**Task brief:**
Below this line is a set of entries; quote exactly the lines from the line that contains "SERVO pin VCC: 3V3 -> GND" to the line that contains "STEPPER pin IN2: GP2 -> GP4", both lines included.

**Information shown:**
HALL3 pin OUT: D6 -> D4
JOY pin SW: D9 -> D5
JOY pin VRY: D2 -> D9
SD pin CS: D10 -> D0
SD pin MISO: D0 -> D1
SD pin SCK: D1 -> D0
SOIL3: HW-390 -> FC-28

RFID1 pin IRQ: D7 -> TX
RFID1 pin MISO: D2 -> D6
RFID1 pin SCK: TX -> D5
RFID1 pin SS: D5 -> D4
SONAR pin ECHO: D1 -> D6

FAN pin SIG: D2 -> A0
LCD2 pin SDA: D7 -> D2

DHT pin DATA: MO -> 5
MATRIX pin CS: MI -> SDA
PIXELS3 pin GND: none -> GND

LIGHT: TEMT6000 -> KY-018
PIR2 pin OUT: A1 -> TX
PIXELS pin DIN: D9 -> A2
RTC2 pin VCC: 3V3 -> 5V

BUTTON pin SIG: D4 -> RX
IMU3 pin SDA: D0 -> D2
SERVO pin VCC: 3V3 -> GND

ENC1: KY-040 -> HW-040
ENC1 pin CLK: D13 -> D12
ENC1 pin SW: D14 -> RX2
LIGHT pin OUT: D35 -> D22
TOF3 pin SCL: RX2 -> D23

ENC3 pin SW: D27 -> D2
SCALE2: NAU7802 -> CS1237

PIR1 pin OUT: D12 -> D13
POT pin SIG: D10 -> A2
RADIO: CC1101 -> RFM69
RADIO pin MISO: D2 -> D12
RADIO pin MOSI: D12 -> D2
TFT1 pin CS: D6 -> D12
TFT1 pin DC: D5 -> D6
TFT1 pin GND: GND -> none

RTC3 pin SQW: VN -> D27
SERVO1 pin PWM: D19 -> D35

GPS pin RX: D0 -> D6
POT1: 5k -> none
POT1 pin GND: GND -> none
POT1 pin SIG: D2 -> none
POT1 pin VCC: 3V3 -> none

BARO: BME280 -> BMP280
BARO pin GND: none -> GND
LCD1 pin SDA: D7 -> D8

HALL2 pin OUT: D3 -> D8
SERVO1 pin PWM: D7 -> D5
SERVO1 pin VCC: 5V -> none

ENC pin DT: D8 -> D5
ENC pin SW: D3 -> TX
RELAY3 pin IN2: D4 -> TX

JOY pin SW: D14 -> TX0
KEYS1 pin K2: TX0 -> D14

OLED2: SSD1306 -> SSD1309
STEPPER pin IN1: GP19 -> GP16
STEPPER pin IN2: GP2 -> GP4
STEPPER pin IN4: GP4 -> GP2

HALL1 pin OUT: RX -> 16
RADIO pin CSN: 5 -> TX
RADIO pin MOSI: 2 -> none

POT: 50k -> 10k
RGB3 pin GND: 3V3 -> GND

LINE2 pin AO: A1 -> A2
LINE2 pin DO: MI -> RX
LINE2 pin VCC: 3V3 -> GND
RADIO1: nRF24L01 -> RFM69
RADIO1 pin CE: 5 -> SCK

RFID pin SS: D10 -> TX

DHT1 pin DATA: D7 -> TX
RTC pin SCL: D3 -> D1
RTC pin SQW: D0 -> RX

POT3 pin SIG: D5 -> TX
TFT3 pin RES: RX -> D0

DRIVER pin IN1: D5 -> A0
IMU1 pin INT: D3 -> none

**Written answer:**
SERVO pin VCC: 3V3 -> GND

ENC1: KY-040 -> HW-040
ENC1 pin CLK: D13 -> D12
ENC1 pin SW: D14 -> RX2
LIGHT pin OUT: D35 -> D22
TOF3 pin SCL: RX2 -> D23

ENC3 pin SW: D27 -> D2
SCALE2: NAU7802 -> CS1237

PIR1 pin OUT: D12 -> D13
POT pin SIG: D10 -> A2
RADIO: CC1101 -> RFM69
RADIO pin MISO: D2 -> D12
RADIO pin MOSI: D12 -> D2
TFT1 pin CS: D6 -> D12
TFT1 pin DC: D5 -> D6
TFT1 pin GND: GND -> none

RTC3 pin SQW: VN -> D27
SERVO1 pin PWM: D19 -> D35

GPS pin RX: D0 -> D6
POT1: 5k -> none
POT1 pin GND: GND -> none
POT1 pin SIG: D2 -> none
POT1 pin VCC: 3V3 -> none

BARO: BME280 -> BMP280
BARO pin GND: none -> GND
LCD1 pin SDA: D7 -> D8

HALL2 pin OUT: D3 -> D8
SERVO1 pin PWM: D7 -> D5
SERVO1 pin VCC: 5V -> none

ENC pin DT: D8 -> D5
ENC pin SW: D3 -> TX
RELAY3 pin IN2: D4 -> TX

JOY pin SW: D14 -> TX0
KEYS1 pin K2: TX0 -> D14

OLED2: SSD1306 -> SSD1309
STEPPER pin IN1: GP19 -> GP16
STEPPER pin IN2: GP2 -> GP4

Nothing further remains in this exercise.